ABOUT THIS EXERCISE: Look through the records and copy each line that has "stick" in it.

AVAILABLE DATA:
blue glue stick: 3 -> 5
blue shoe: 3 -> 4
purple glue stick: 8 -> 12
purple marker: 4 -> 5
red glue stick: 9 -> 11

ANSWER AREA:
blue glue stick: 3 -> 5
purple glue stick: 8 -> 12
red glue stick: 9 -> 11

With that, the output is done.